**WHAT TO WORK ON:** A faithful transcription of all the data is required.

**DATASET RECORDS:**
§ §
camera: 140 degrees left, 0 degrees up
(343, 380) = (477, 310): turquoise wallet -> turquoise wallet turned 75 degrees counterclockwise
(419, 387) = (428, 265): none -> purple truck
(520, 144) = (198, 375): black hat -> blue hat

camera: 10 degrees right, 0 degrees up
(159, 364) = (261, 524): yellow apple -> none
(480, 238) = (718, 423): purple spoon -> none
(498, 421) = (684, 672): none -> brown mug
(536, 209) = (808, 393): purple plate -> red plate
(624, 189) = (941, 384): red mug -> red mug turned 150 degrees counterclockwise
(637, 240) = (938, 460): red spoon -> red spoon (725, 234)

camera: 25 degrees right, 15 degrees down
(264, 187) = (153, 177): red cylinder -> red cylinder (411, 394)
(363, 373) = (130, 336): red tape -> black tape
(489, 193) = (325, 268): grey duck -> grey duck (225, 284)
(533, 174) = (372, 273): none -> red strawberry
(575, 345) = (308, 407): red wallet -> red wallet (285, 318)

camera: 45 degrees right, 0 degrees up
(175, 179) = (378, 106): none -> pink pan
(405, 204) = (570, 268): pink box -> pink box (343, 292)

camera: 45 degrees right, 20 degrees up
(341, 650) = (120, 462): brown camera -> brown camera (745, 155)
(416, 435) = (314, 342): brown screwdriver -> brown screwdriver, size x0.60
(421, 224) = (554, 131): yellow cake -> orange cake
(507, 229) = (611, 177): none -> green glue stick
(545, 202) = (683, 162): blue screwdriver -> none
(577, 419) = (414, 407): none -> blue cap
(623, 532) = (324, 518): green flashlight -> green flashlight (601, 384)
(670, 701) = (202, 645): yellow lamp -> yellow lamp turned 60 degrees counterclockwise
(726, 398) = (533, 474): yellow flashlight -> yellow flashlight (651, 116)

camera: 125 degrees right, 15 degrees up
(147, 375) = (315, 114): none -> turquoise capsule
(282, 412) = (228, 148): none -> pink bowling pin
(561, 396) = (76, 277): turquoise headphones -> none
§ §
**SOLUTION TO THIS PROBLEM:**
camera: 140 degrees left, 0 degrees up
(343, 380) = (477, 310): turquoise wallet -> turquoise wallet turned 75 degrees counterclockwise
(419, 387) = (428, 265): none -> purple truck
(520, 144) = (198, 375): black hat -> blue hat

camera: 10 degrees right, 0 degrees up
(159, 364) = (261, 524): yellow apple -> none
(480, 238) = (718, 423): purple spoon -> none
(498, 421) = (684, 672): none -> brown mug
(536, 209) = (808, 393): purple plate -> red plate
(624, 189) = (941, 384): red mug -> red mug turned 150 degrees counterclockwise
(637, 240) = (938, 460): red spoon -> red spoon (725, 234)

camera: 25 degrees right, 15 degrees down
(264, 187) = (153, 177): red cylinder -> red cylinder (411, 394)
(363, 373) = (130, 336): red tape -> black tape
(489, 193) = (325, 268): grey duck -> grey duck (225, 284)
(533, 174) = (372, 273): none -> red strawberry
(575, 345) = (308, 407): red wallet -> red wallet (285, 318)

camera: 45 degrees right, 0 degrees up
(175, 179) = (378, 106): none -> pink pan
(405, 204) = (570, 268): pink box -> pink box (343, 292)

camera: 45 degrees right, 20 degrees up
(341, 650) = (120, 462): brown camera -> brown camera (745, 155)
(416, 435) = (314, 342): brown screwdriver -> brown screwdriver, size x0.60
(421, 224) = (554, 131): yellow cake -> orange cake
(507, 229) = (611, 177): none -> green glue stick
(545, 202) = (683, 162): blue screwdriver -> none
(577, 419) = (414, 407): none -> blue cap
(623, 532) = (324, 518): green flashlight -> green flashlight (601, 384)
(670, 701) = (202, 645): yellow lamp -> yellow lamp turned 60 degrees counterclockwise
(726, 398) = (533, 474): yellow flashlight -> yellow flashlight (651, 116)

camera: 125 degrees right, 15 degrees up
(147, 375) = (315, 114): none -> turquoise capsule
(282, 412) = (228, 148): none -> pink bowling pin
(561, 396) = (76, 277): turquoise headphones -> none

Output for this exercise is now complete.